The lines from the one containing "Someone repainted the cone" to the end of the entries, both included, are what you need to transcribe exactly, without pictures and without anything else.

Object state comparisons:
>>>>
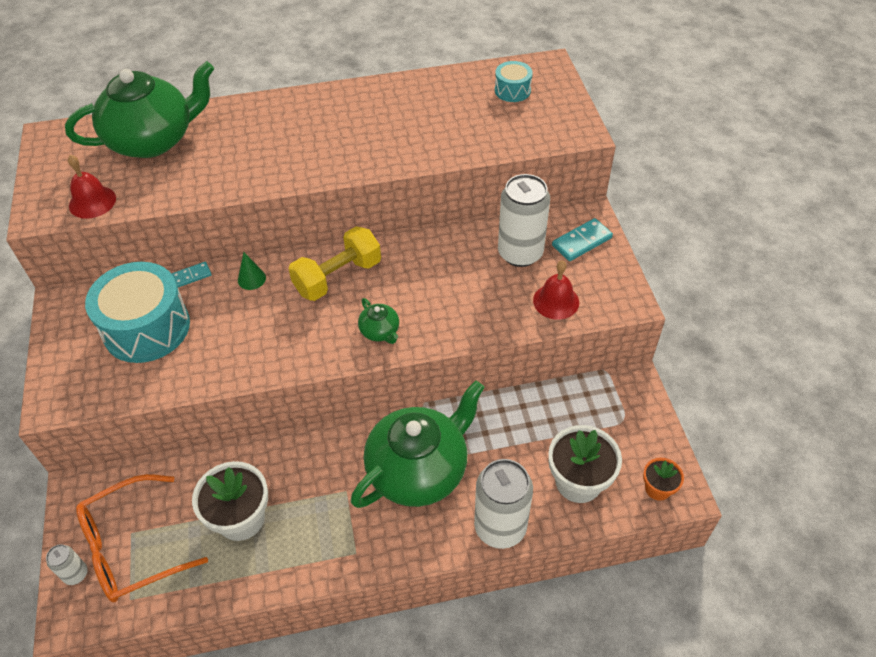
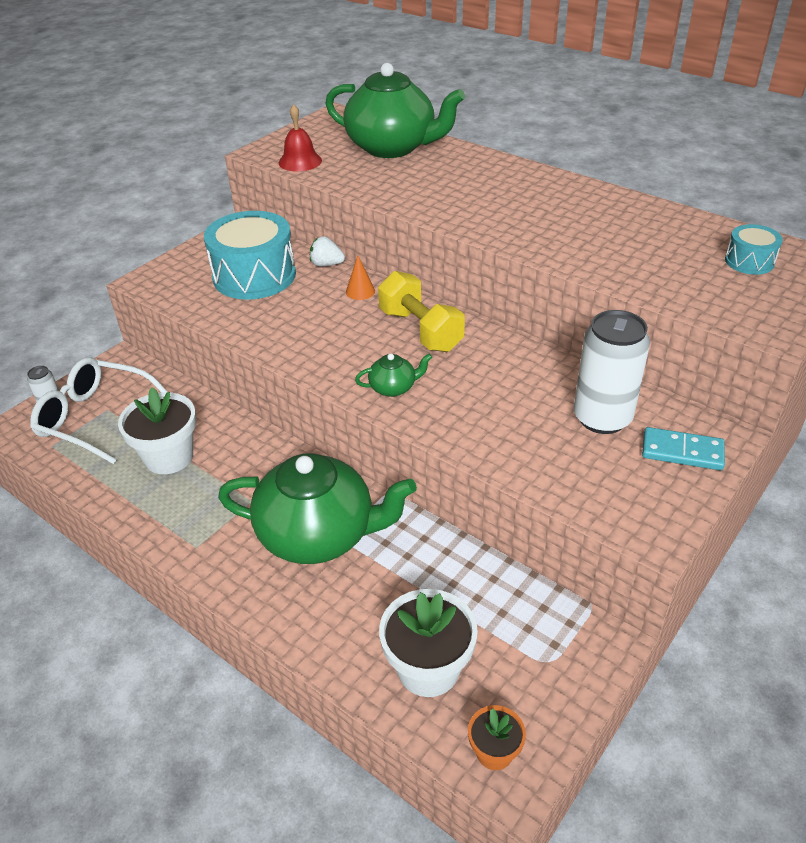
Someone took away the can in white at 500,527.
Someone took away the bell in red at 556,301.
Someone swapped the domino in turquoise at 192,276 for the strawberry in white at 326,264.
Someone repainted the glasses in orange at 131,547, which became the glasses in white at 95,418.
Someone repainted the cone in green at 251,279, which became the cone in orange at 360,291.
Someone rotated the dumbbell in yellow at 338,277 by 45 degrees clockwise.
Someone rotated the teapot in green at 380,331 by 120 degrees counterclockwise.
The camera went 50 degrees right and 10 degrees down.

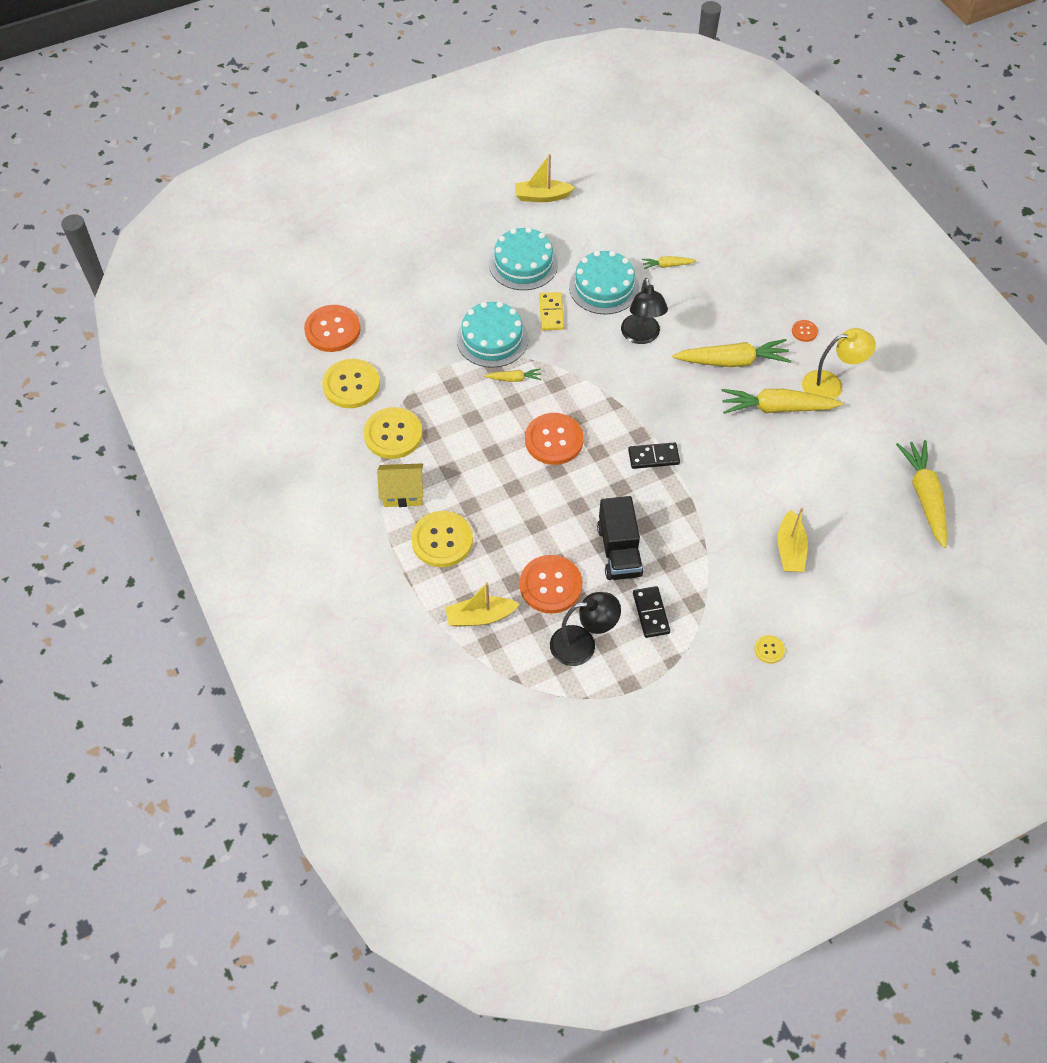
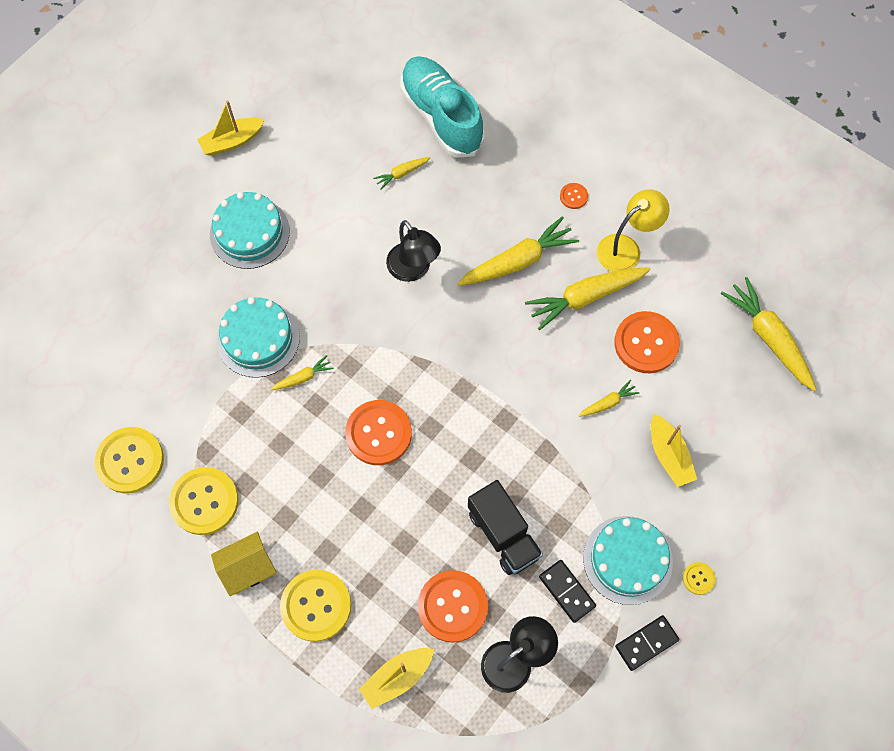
Someone took away the domino in yellow at 551,313.
Someone put down the shoe in turquoise at 441,116.
Someone put down the carrot in yellow at 608,403.
Someone carried the button in orange from 332,330 to 646,343.
Someone carried the cake in turquoise from 604,287 to 627,560.
Someone carried the domino in black from 653,457 to 646,643.
The camera went 25 degrees left and 10 degrees up.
<<<<
* EXERCISE SOLUTION *
Someone repainted the cone in green at 251,279, which became the cone in orange at 360,291.
Someone rotated the dumbbell in yellow at 338,277 by 45 degrees clockwise.
Someone rotated the teapot in green at 380,331 by 120 degrees counterclockwise.
The camera went 50 degrees right and 10 degrees down.

Someone took away the domino in yellow at 551,313.
Someone put down the shoe in turquoise at 441,116.
Someone put down the carrot in yellow at 608,403.
Someone carried the button in orange from 332,330 to 646,343.
Someone carried the cake in turquoise from 604,287 to 627,560.
Someone carried the domino in black from 653,457 to 646,643.
The camera went 25 degrees left and 10 degrees up.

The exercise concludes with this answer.